Before and after image sets
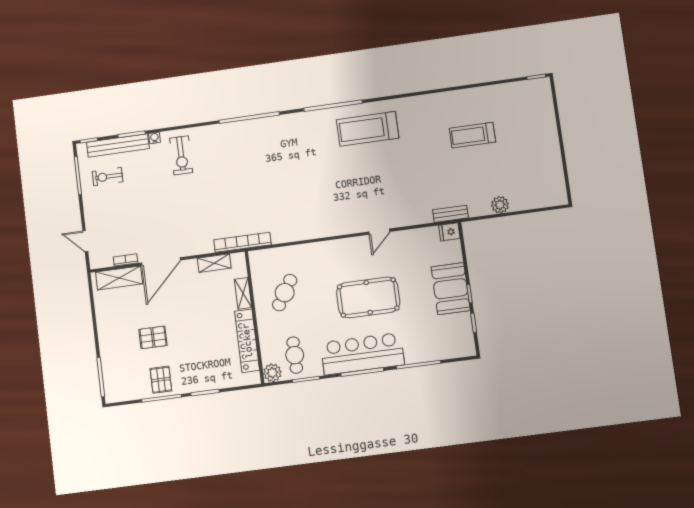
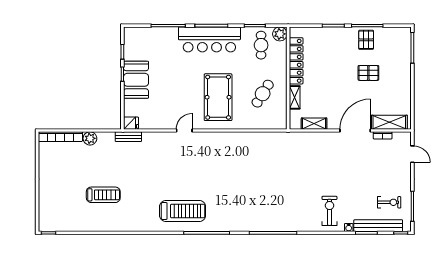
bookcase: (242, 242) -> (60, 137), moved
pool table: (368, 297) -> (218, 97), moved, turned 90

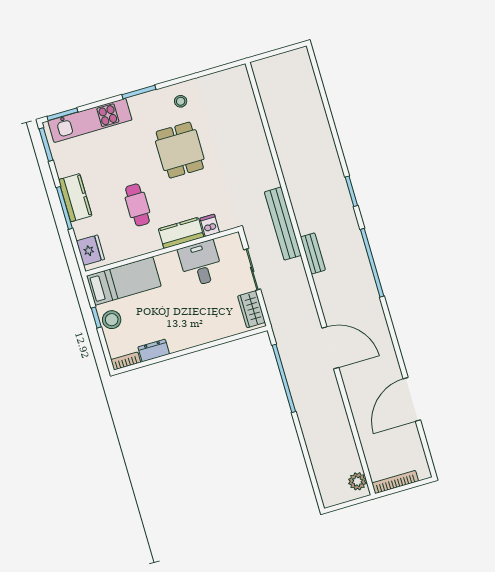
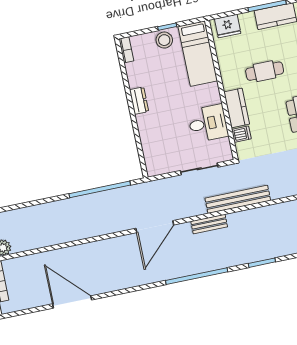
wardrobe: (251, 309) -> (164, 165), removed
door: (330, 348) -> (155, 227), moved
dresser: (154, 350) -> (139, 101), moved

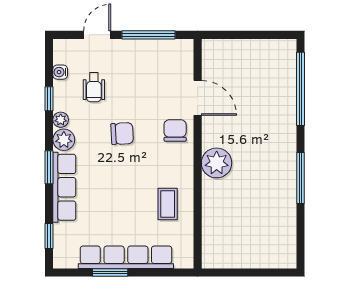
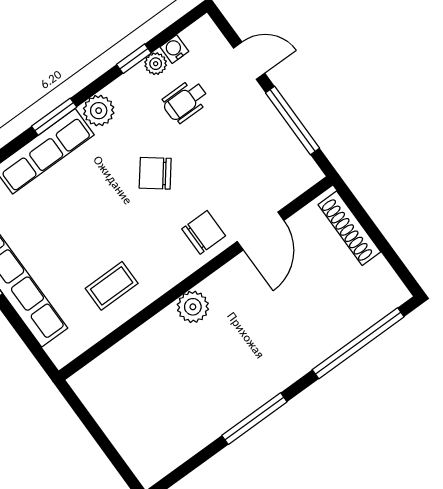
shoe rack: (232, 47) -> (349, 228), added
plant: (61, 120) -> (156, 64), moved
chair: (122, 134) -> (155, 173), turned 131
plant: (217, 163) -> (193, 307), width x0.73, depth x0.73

• ABOUT THIS TASK: Sift the data above for lines with "plant", then copy each one.

• OUTPUT BELOW:
plant: (61, 120) -> (156, 64), moved
plant: (217, 163) -> (193, 307), width x0.73, depth x0.73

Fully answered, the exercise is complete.